TASK TO CARRY OUT
Return the following lines and nothing else: the one holding "TFT3 pin RES: A8 -> C14" and all those after it in the records below, unchanged, minus any pictures.

DATA SECTION
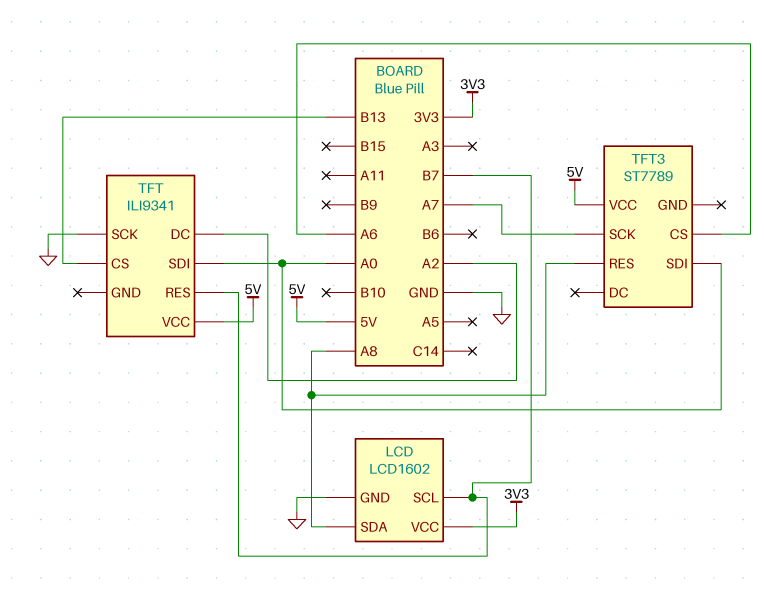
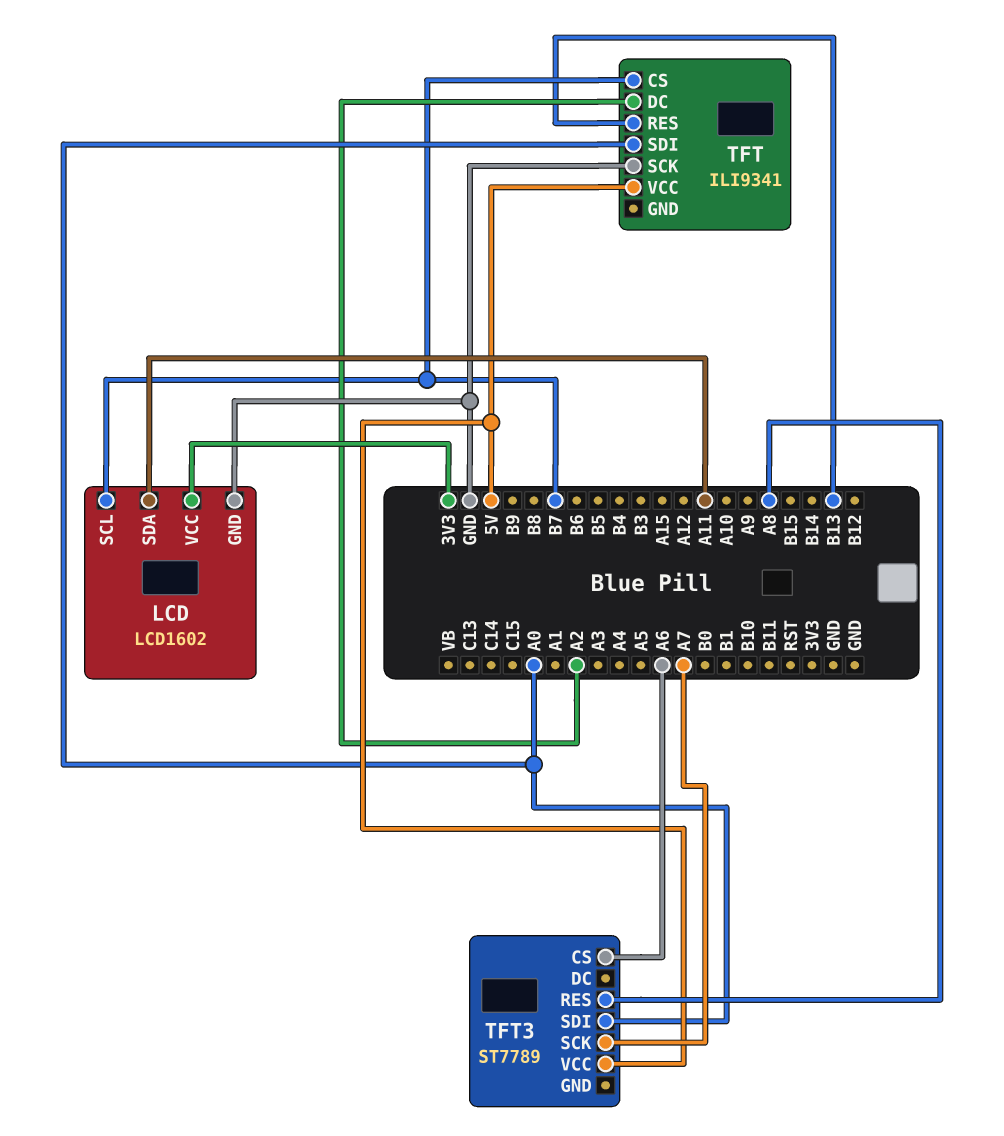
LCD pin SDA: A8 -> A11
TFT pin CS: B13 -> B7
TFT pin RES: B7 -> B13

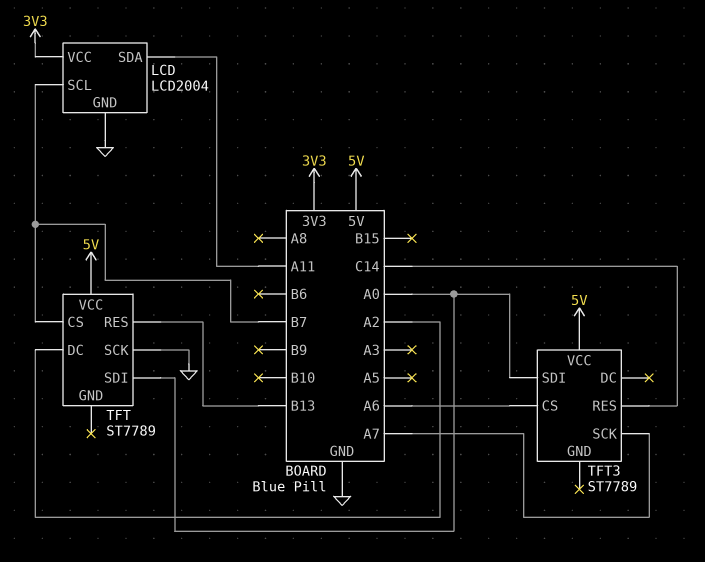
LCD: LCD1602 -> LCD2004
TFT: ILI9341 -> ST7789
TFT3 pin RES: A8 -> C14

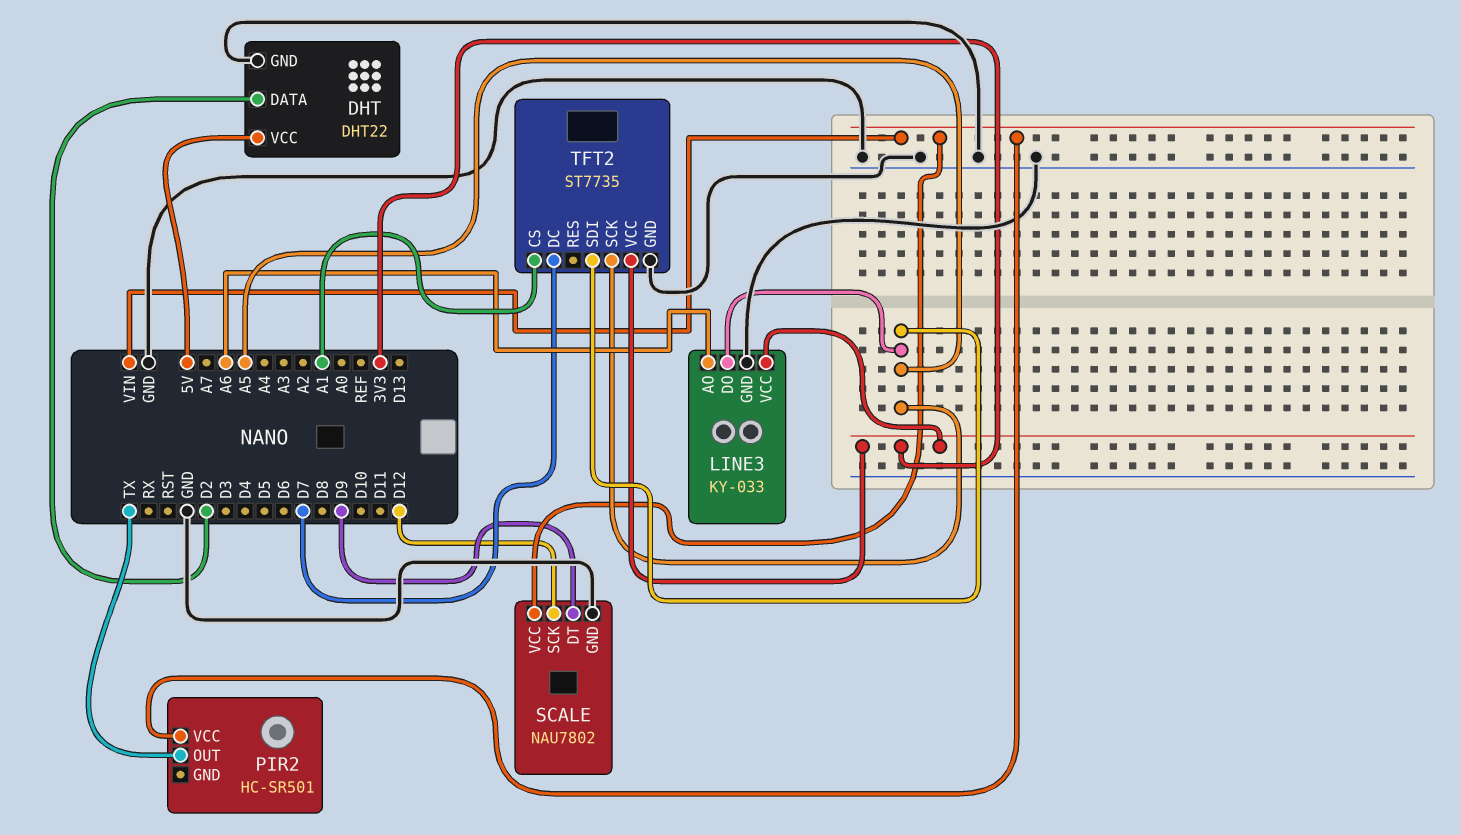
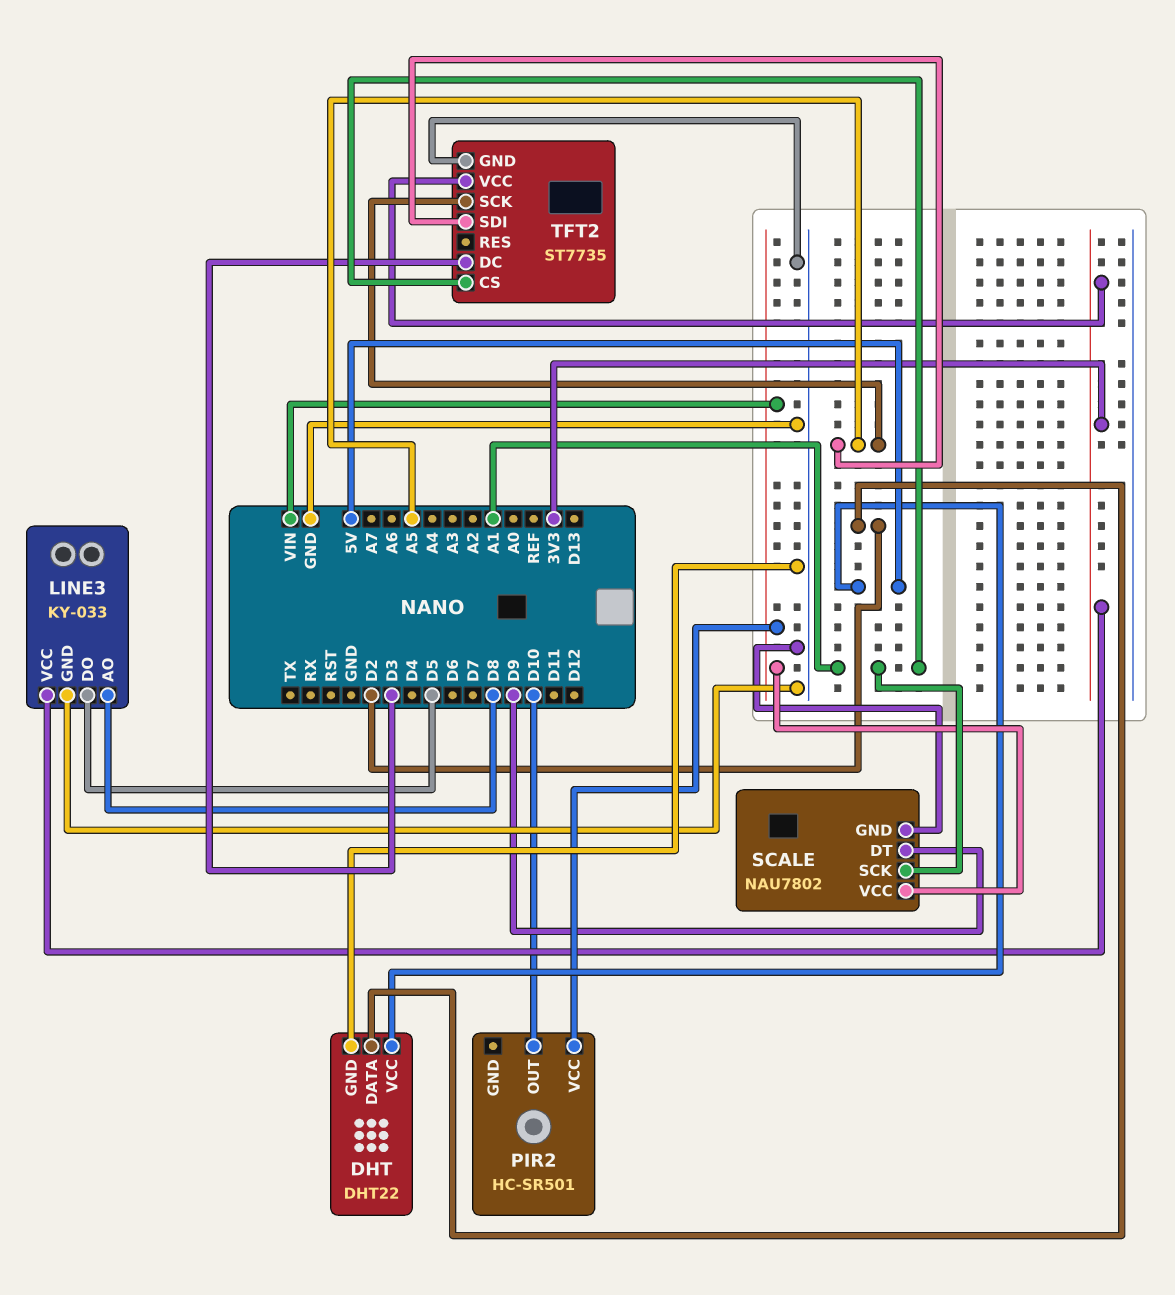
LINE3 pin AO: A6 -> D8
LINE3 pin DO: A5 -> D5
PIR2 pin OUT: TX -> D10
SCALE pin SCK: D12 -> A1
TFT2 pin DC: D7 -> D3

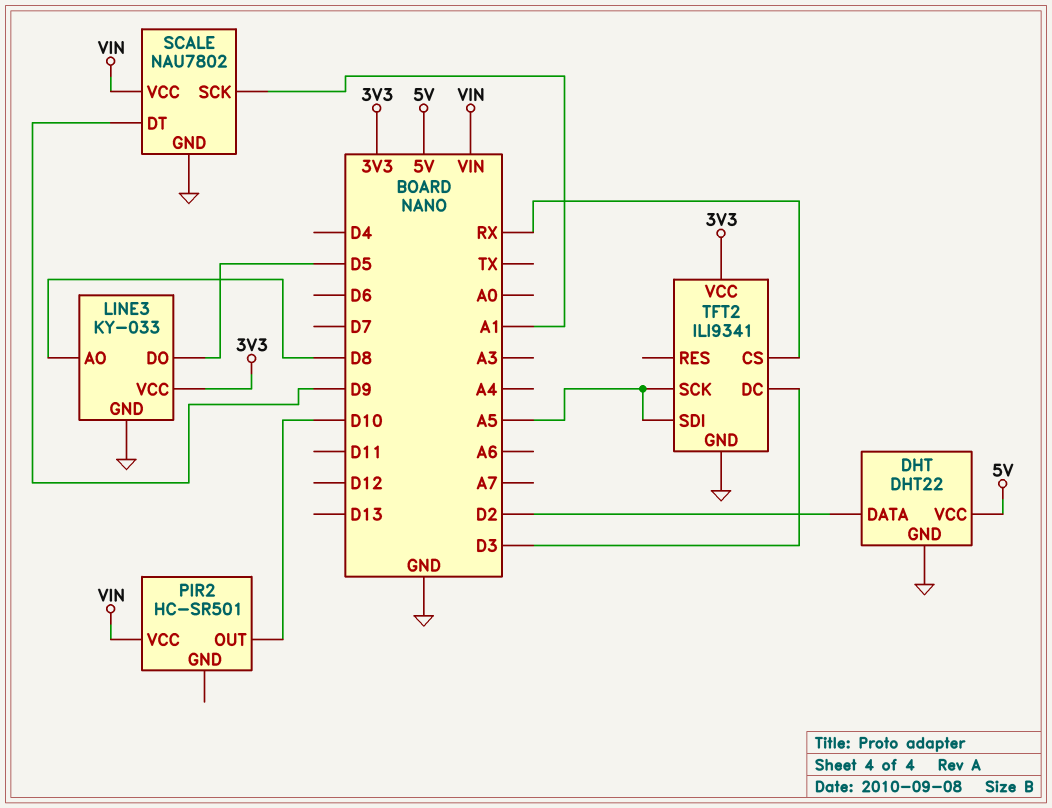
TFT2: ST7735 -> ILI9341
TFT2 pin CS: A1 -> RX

ANSWER AREA
TFT3 pin RES: A8 -> C14

LINE3 pin AO: A6 -> D8
LINE3 pin DO: A5 -> D5
PIR2 pin OUT: TX -> D10
SCALE pin SCK: D12 -> A1
TFT2 pin DC: D7 -> D3

TFT2: ST7735 -> ILI9341
TFT2 pin CS: A1 -> RX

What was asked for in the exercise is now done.